◆ RECORDS PROVIDED:
-- Opening Marker --

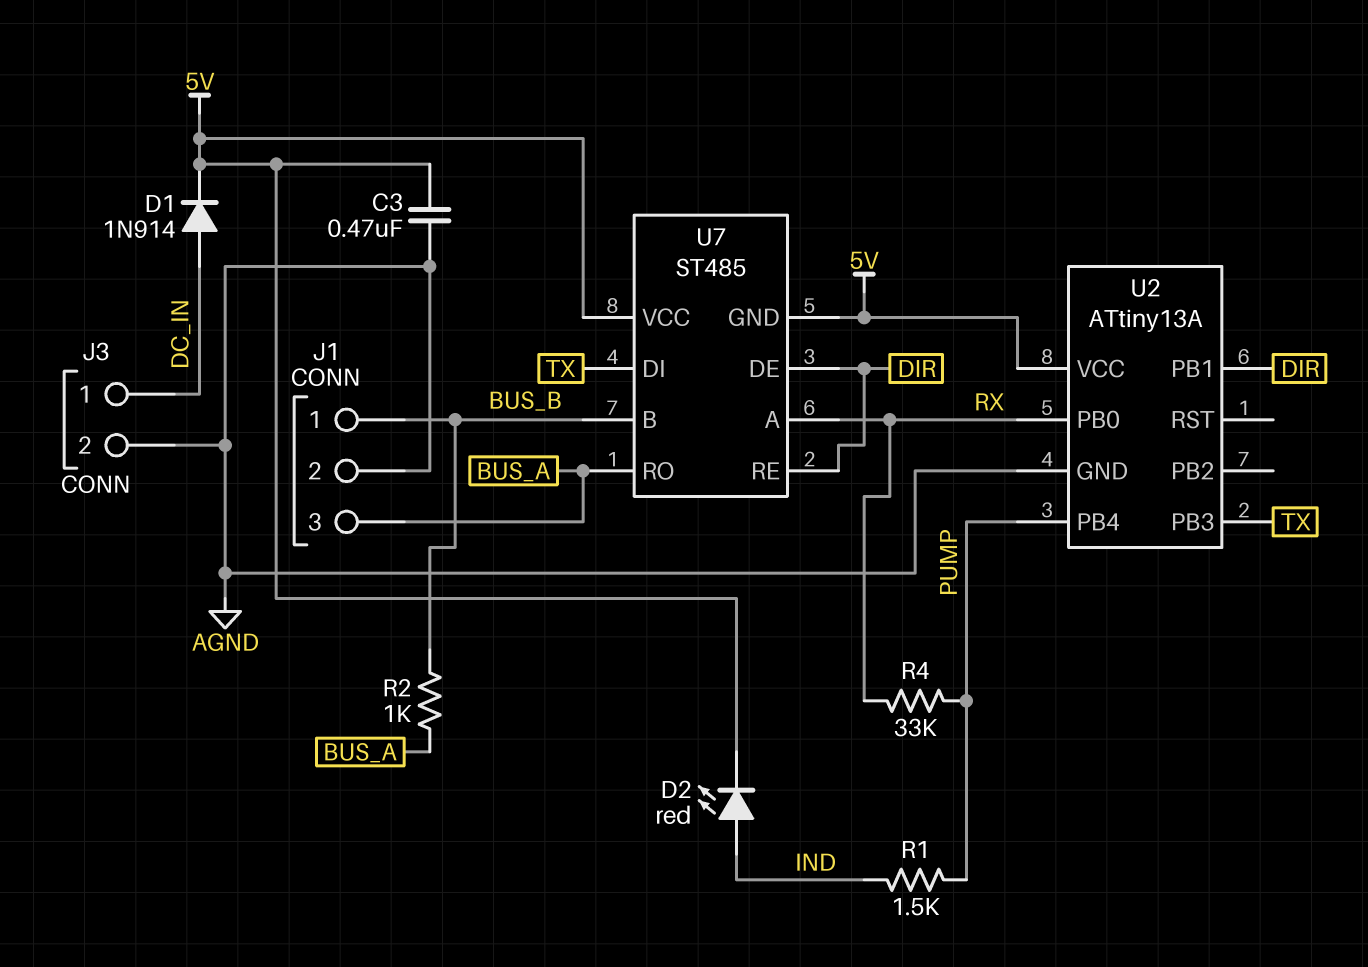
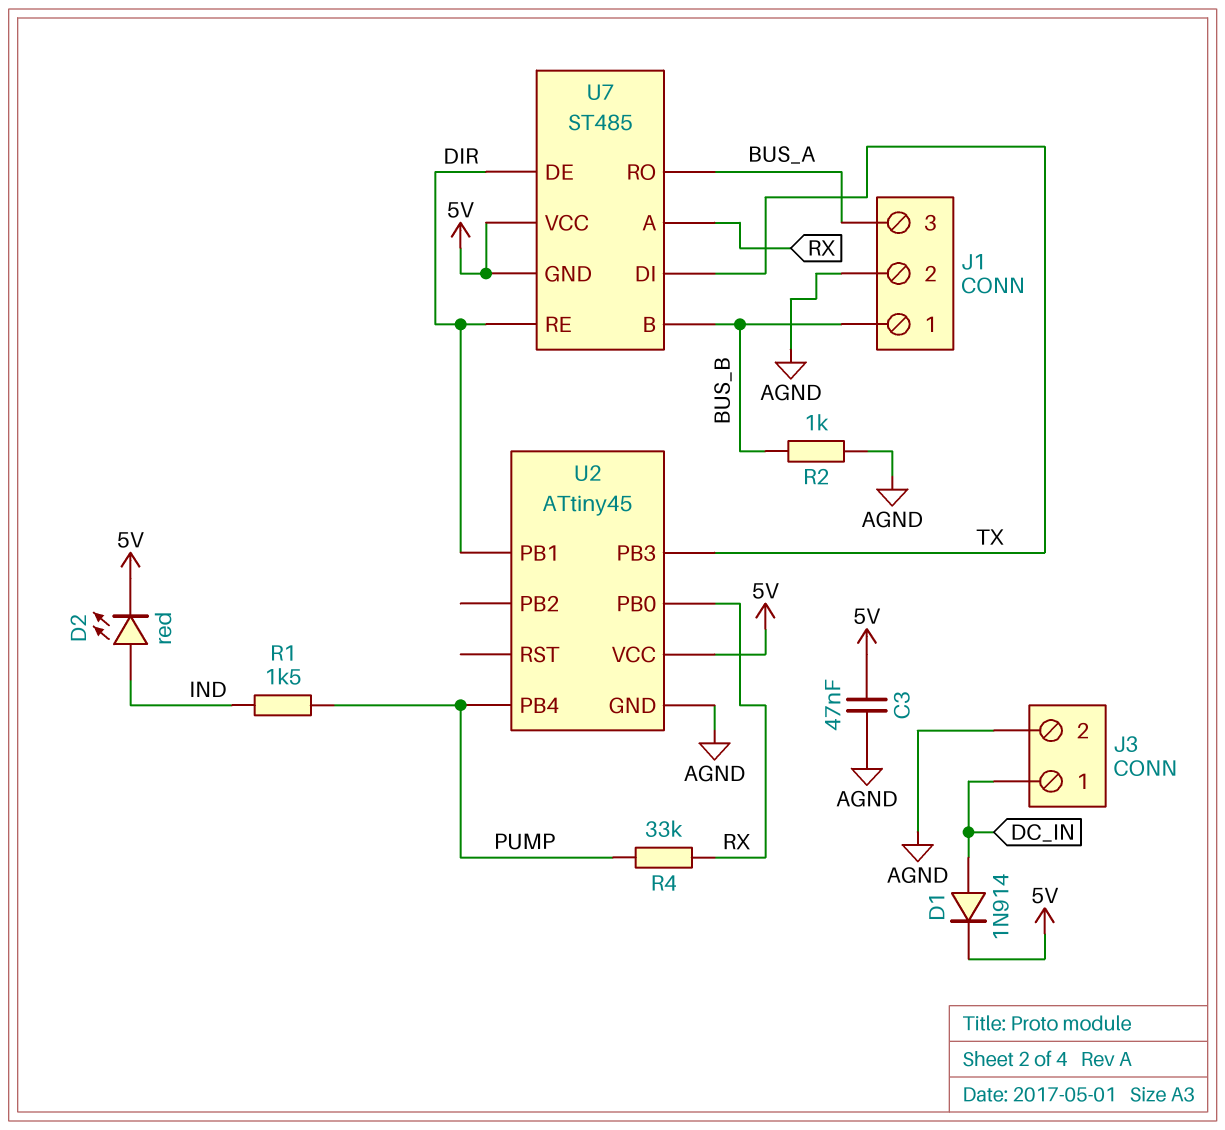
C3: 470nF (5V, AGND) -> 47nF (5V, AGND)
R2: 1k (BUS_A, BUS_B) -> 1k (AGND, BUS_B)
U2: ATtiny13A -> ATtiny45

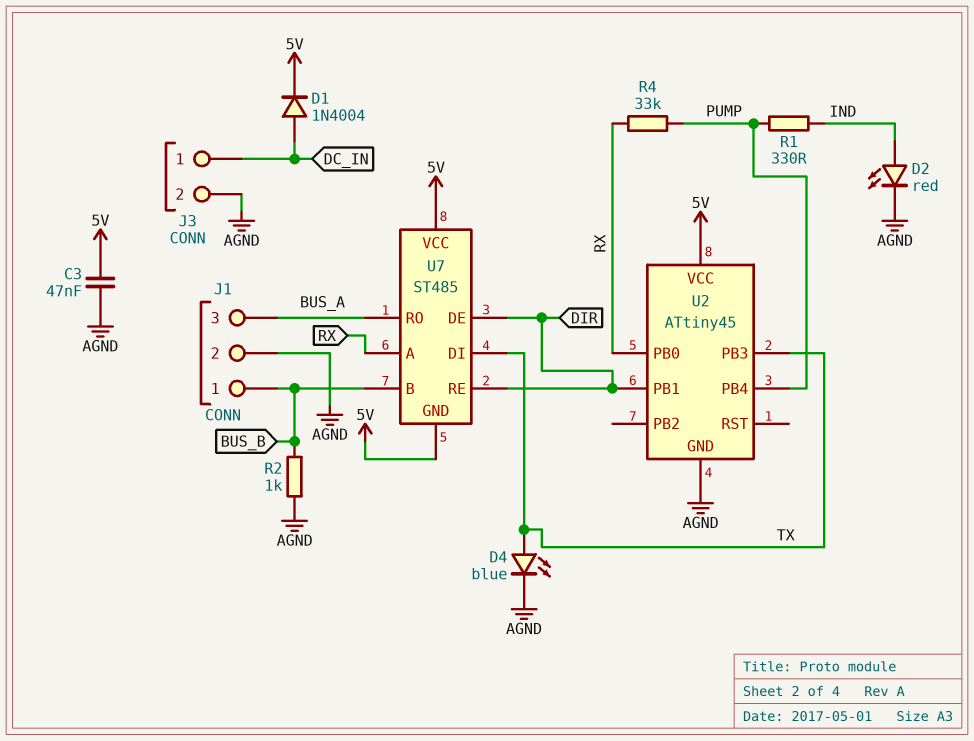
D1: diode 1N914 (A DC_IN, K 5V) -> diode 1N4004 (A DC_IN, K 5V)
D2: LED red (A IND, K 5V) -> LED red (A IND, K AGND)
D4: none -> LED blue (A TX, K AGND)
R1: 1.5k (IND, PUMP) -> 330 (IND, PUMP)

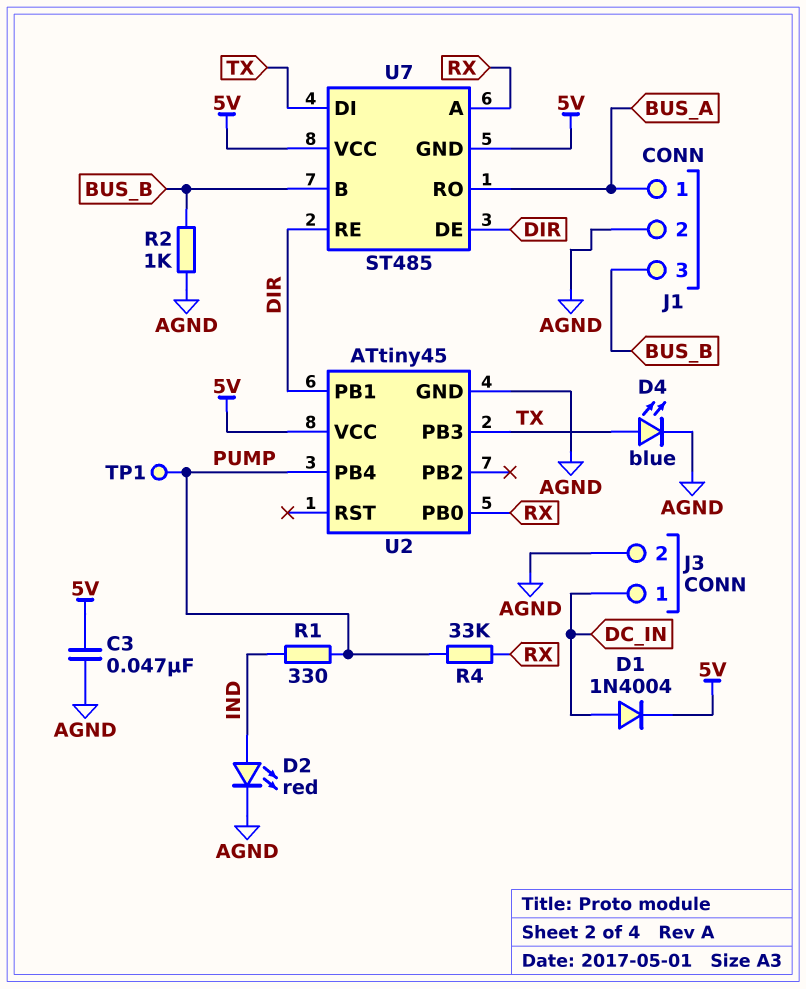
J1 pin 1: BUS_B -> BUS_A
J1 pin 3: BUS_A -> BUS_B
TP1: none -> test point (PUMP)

-- Closing Marker --

◆ THE PROBLEM:
Write out all the entries again, word for word, and print no images.

◆ WRITTEN ANSWER:
C3: 470nF (5V, AGND) -> 47nF (5V, AGND)
R2: 1k (BUS_A, BUS_B) -> 1k (AGND, BUS_B)
U2: ATtiny13A -> ATtiny45

D1: diode 1N914 (A DC_IN, K 5V) -> diode 1N4004 (A DC_IN, K 5V)
D2: LED red (A IND, K 5V) -> LED red (A IND, K AGND)
D4: none -> LED blue (A TX, K AGND)
R1: 1.5k (IND, PUMP) -> 330 (IND, PUMP)

J1 pin 1: BUS_B -> BUS_A
J1 pin 3: BUS_A -> BUS_B
TP1: none -> test point (PUMP)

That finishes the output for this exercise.